Data records
↓↓↓

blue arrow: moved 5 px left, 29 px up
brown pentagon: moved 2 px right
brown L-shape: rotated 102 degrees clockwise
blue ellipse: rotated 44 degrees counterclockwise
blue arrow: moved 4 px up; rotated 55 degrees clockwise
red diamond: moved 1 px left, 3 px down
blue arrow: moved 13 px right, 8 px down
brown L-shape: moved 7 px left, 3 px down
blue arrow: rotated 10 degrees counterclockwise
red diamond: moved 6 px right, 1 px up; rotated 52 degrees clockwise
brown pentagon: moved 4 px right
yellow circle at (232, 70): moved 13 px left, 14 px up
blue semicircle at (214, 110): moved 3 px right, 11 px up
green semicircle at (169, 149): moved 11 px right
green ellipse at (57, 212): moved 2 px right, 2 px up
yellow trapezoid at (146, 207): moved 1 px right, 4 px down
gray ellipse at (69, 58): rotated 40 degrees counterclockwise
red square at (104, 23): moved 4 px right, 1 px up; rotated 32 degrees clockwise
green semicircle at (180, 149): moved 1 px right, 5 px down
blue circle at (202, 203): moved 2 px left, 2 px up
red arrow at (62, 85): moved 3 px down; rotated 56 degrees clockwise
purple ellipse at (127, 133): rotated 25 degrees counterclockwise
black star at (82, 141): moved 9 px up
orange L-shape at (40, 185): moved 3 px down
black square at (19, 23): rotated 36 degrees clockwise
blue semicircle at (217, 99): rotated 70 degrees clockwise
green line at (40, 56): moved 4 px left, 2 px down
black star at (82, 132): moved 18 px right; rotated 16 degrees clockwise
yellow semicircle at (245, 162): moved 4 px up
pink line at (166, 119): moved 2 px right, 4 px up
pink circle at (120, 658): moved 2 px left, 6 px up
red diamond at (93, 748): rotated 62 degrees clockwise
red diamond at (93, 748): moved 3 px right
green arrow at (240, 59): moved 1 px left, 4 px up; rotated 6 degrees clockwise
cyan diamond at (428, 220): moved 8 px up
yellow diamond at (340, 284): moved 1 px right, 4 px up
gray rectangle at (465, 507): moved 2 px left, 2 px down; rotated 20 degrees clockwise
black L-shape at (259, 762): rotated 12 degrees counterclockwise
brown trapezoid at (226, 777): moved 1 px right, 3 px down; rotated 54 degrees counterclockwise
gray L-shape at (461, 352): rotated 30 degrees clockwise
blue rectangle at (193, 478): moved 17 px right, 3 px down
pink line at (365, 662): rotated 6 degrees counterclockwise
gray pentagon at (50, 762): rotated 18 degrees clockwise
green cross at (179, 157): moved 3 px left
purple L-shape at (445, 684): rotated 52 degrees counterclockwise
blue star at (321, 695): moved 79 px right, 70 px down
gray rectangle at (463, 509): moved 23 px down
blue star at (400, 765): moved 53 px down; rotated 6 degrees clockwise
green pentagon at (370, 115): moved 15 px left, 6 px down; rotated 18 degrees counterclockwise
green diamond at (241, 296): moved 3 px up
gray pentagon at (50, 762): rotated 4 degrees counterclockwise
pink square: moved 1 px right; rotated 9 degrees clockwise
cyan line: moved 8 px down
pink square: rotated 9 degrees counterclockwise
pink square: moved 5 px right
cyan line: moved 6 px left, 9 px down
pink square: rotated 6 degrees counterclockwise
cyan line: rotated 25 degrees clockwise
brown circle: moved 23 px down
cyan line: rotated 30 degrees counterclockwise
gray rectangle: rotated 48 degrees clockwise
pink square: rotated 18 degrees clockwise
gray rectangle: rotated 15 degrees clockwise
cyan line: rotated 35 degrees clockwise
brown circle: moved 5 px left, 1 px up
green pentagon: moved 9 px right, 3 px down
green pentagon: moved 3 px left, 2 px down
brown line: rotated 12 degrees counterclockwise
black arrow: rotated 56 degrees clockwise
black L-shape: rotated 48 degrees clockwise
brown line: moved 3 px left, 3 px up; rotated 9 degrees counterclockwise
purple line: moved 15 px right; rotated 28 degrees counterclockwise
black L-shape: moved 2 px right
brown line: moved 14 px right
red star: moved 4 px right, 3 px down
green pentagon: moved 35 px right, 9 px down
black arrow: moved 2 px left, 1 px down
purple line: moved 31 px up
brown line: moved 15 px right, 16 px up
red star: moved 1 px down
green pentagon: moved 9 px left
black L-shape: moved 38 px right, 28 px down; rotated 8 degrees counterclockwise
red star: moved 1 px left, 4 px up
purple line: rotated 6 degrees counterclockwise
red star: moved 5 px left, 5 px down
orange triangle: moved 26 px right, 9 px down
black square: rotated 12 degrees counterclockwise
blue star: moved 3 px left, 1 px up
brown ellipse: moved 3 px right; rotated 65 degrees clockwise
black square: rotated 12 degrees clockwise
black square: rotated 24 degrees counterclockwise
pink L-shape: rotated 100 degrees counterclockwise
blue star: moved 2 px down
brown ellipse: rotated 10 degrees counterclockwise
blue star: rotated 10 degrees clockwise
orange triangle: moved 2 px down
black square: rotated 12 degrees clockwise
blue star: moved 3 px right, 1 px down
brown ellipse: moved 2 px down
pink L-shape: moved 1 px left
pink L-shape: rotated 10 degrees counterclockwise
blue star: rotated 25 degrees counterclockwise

↑↑↑

◆ What is expected: Extract every line of the material above and reproduce each one word for word, with no changes.

◆ Result:
blue arrow: moved 5 px left, 29 px up
brown pentagon: moved 2 px right
brown L-shape: rotated 102 degrees clockwise
blue ellipse: rotated 44 degrees counterclockwise
blue arrow: moved 4 px up; rotated 55 degrees clockwise
red diamond: moved 1 px left, 3 px down
blue arrow: moved 13 px right, 8 px down
brown L-shape: moved 7 px left, 3 px down
blue arrow: rotated 10 degrees counterclockwise
red diamond: moved 6 px right, 1 px up; rotated 52 degrees clockwise
brown pentagon: moved 4 px right
yellow circle at (232, 70): moved 13 px left, 14 px up
blue semicircle at (214, 110): moved 3 px right, 11 px up
green semicircle at (169, 149): moved 11 px right
green ellipse at (57, 212): moved 2 px right, 2 px up
yellow trapezoid at (146, 207): moved 1 px right, 4 px down
gray ellipse at (69, 58): rotated 40 degrees counterclockwise
red square at (104, 23): moved 4 px right, 1 px up; rotated 32 degrees clockwise
green semicircle at (180, 149): moved 1 px right, 5 px down
blue circle at (202, 203): moved 2 px left, 2 px up
red arrow at (62, 85): moved 3 px down; rotated 56 degrees clockwise
purple ellipse at (127, 133): rotated 25 degrees counterclockwise
black star at (82, 141): moved 9 px up
orange L-shape at (40, 185): moved 3 px down
black square at (19, 23): rotated 36 degrees clockwise
blue semicircle at (217, 99): rotated 70 degrees clockwise
green line at (40, 56): moved 4 px left, 2 px down
black star at (82, 132): moved 18 px right; rotated 16 degrees clockwise
yellow semicircle at (245, 162): moved 4 px up
pink line at (166, 119): moved 2 px right, 4 px up
pink circle at (120, 658): moved 2 px left, 6 px up
red diamond at (93, 748): rotated 62 degrees clockwise
red diamond at (93, 748): moved 3 px right
green arrow at (240, 59): moved 1 px left, 4 px up; rotated 6 degrees clockwise
cyan diamond at (428, 220): moved 8 px up
yellow diamond at (340, 284): moved 1 px right, 4 px up
gray rectangle at (465, 507): moved 2 px left, 2 px down; rotated 20 degrees clockwise
black L-shape at (259, 762): rotated 12 degrees counterclockwise
brown trapezoid at (226, 777): moved 1 px right, 3 px down; rotated 54 degrees counterclockwise
gray L-shape at (461, 352): rotated 30 degrees clockwise
blue rectangle at (193, 478): moved 17 px right, 3 px down
pink line at (365, 662): rotated 6 degrees counterclockwise
gray pentagon at (50, 762): rotated 18 degrees clockwise
green cross at (179, 157): moved 3 px left
purple L-shape at (445, 684): rotated 52 degrees counterclockwise
blue star at (321, 695): moved 79 px right, 70 px down
gray rectangle at (463, 509): moved 23 px down
blue star at (400, 765): moved 53 px down; rotated 6 degrees clockwise
green pentagon at (370, 115): moved 15 px left, 6 px down; rotated 18 degrees counterclockwise
green diamond at (241, 296): moved 3 px up
gray pentagon at (50, 762): rotated 4 degrees counterclockwise
pink square: moved 1 px right; rotated 9 degrees clockwise
cyan line: moved 8 px down
pink square: rotated 9 degrees counterclockwise
pink square: moved 5 px right
cyan line: moved 6 px left, 9 px down
pink square: rotated 6 degrees counterclockwise
cyan line: rotated 25 degrees clockwise
brown circle: moved 23 px down
cyan line: rotated 30 degrees counterclockwise
gray rectangle: rotated 48 degrees clockwise
pink square: rotated 18 degrees clockwise
gray rectangle: rotated 15 degrees clockwise
cyan line: rotated 35 degrees clockwise
brown circle: moved 5 px left, 1 px up
green pentagon: moved 9 px right, 3 px down
green pentagon: moved 3 px left, 2 px down
brown line: rotated 12 degrees counterclockwise
black arrow: rotated 56 degrees clockwise
black L-shape: rotated 48 degrees clockwise
brown line: moved 3 px left, 3 px up; rotated 9 degrees counterclockwise
purple line: moved 15 px right; rotated 28 degrees counterclockwise
black L-shape: moved 2 px right
brown line: moved 14 px right
red star: moved 4 px right, 3 px down
green pentagon: moved 35 px right, 9 px down
black arrow: moved 2 px left, 1 px down
purple line: moved 31 px up
brown line: moved 15 px right, 16 px up
red star: moved 1 px down
green pentagon: moved 9 px left
black L-shape: moved 38 px right, 28 px down; rotated 8 degrees counterclockwise
red star: moved 1 px left, 4 px up
purple line: rotated 6 degrees counterclockwise
red star: moved 5 px left, 5 px down
orange triangle: moved 26 px right, 9 px down
black square: rotated 12 degrees counterclockwise
blue star: moved 3 px left, 1 px up
brown ellipse: moved 3 px right; rotated 65 degrees clockwise
black square: rotated 12 degrees clockwise
black square: rotated 24 degrees counterclockwise
pink L-shape: rotated 100 degrees counterclockwise
blue star: moved 2 px down
brown ellipse: rotated 10 degrees counterclockwise
blue star: rotated 10 degrees clockwise
orange triangle: moved 2 px down
black square: rotated 12 degrees clockwise
blue star: moved 3 px right, 1 px down
brown ellipse: moved 2 px down
pink L-shape: moved 1 px left
pink L-shape: rotated 10 degrees counterclockwise
blue star: rotated 25 degrees counterclockwise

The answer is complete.